** WHAT TO WORK ON **
Your answer must consist only of the lines from the start of the entries through the line that holds "- → orange-coloured package (no. 2 from left)", copied exactly, with no pictures.

──────── DATASET CONTENT ────────

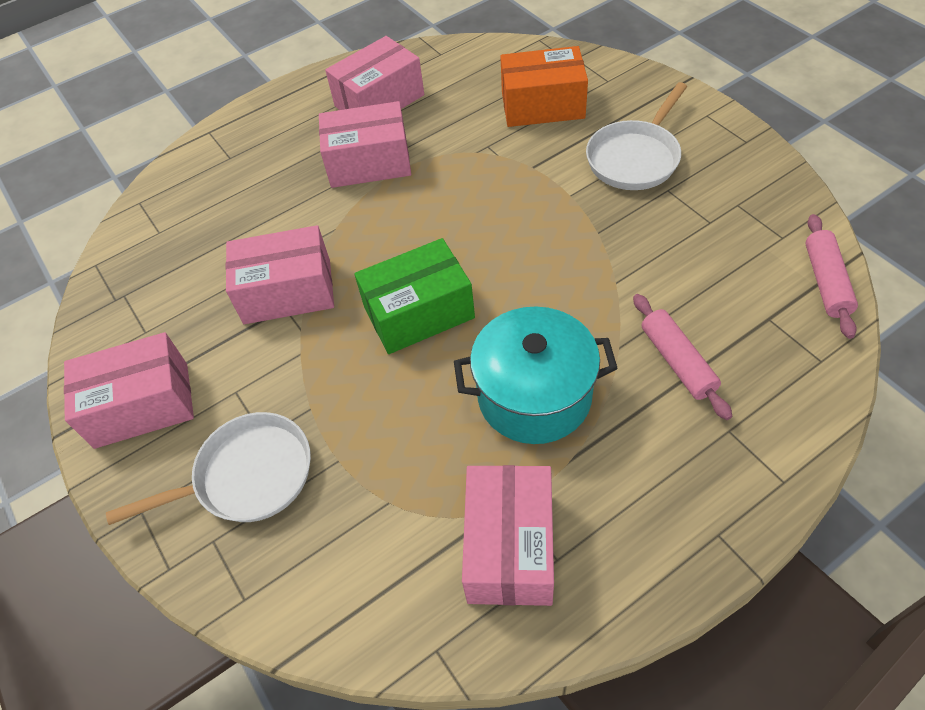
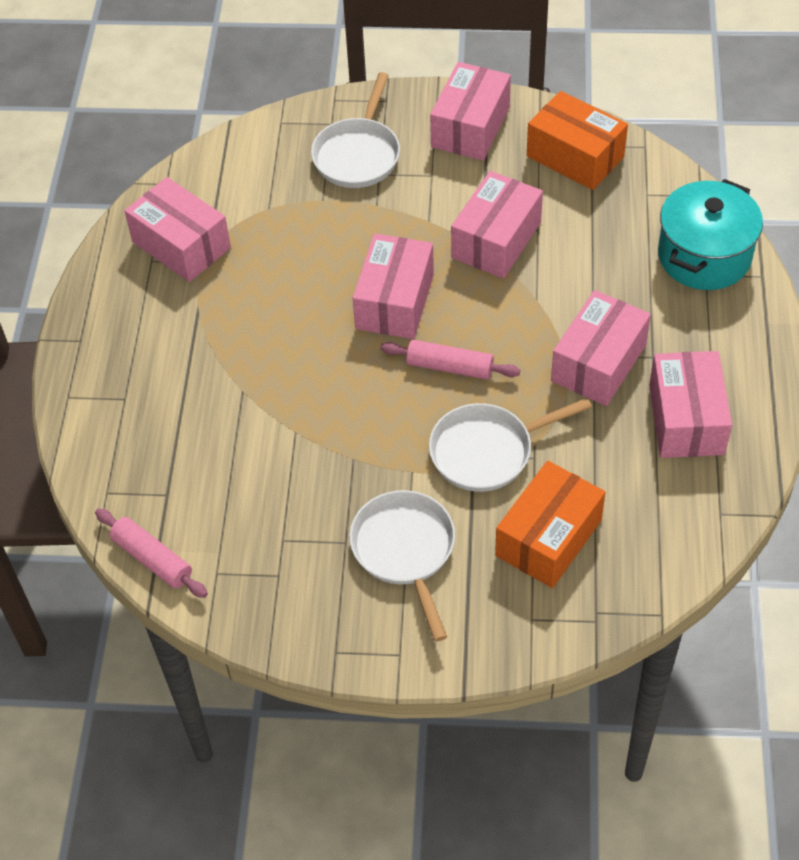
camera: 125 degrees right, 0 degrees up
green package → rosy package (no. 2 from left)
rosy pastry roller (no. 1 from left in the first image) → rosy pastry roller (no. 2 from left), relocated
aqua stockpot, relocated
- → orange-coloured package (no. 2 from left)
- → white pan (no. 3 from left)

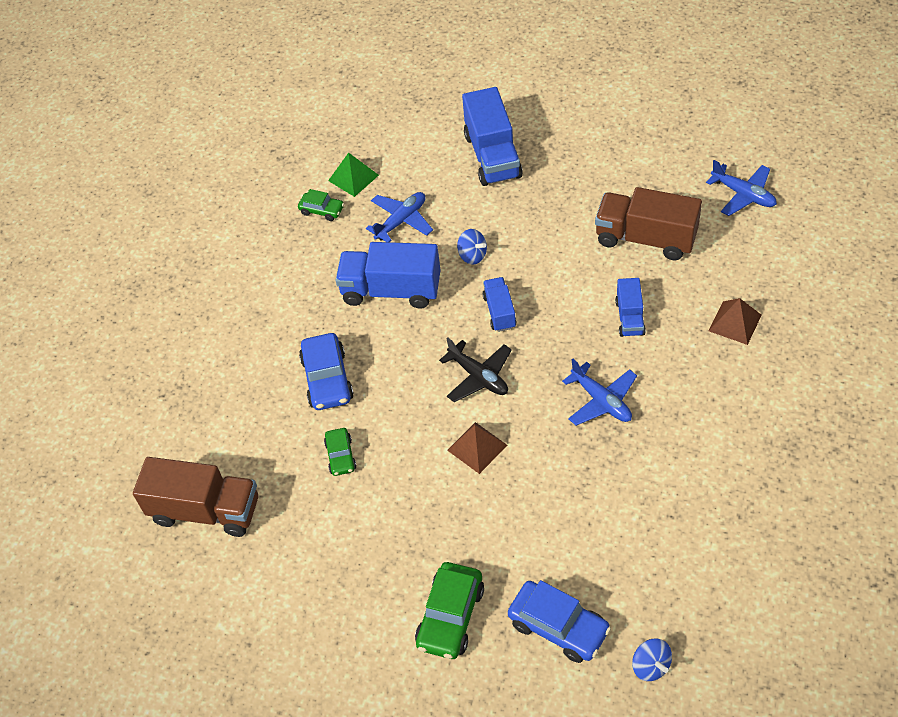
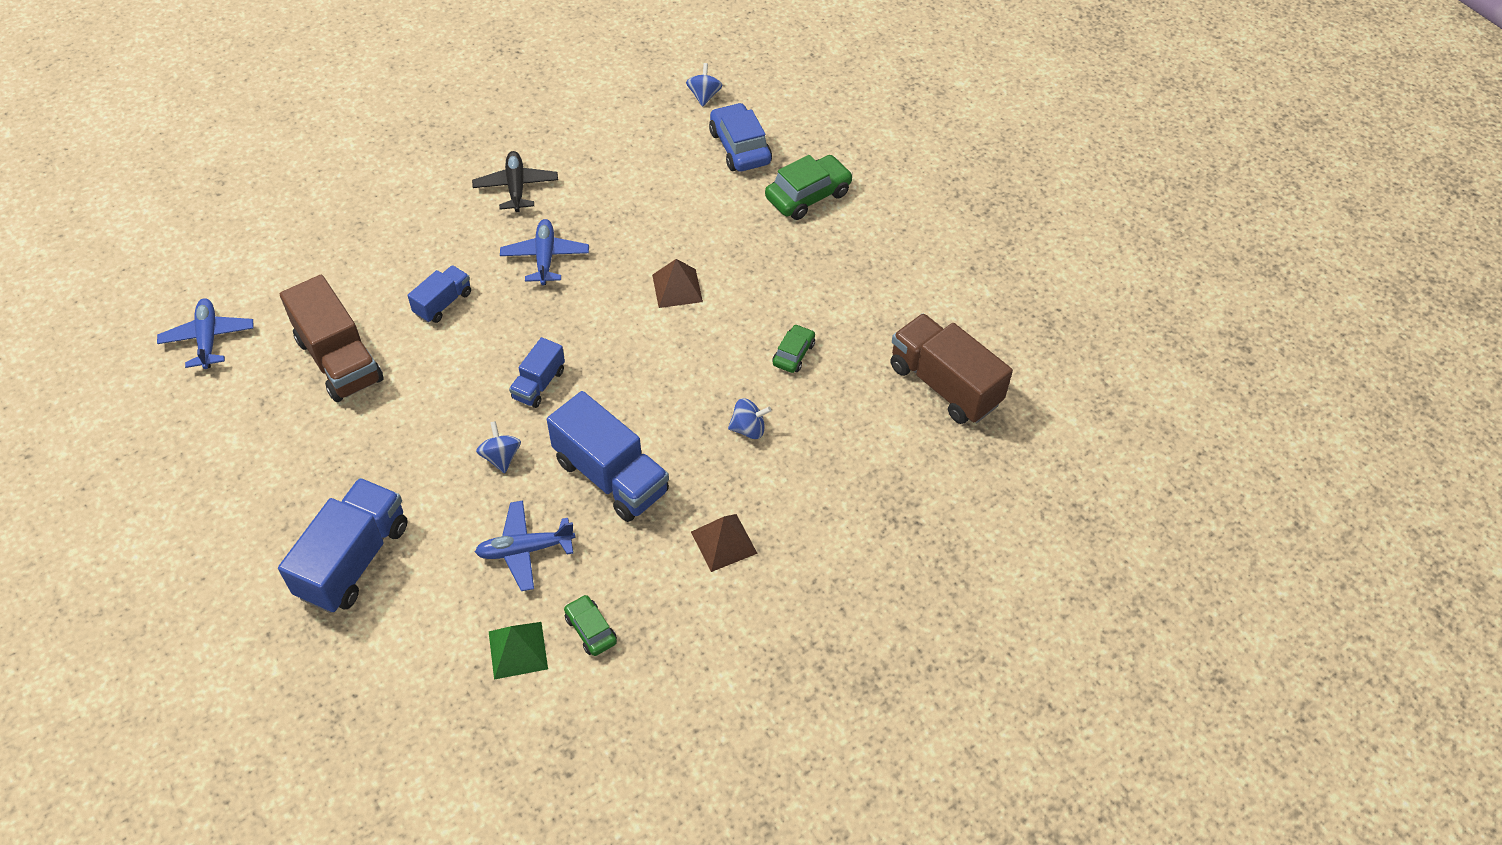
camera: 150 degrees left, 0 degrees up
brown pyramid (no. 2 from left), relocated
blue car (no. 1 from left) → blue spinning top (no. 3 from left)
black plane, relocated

────────

** ANSWER **
camera: 125 degrees right, 0 degrees up
green package → rosy package (no. 2 from left)
rosy pastry roller (no. 1 from left in the first image) → rosy pastry roller (no. 2 from left), relocated
aqua stockpot, relocated
- → orange-coloured package (no. 2 from left)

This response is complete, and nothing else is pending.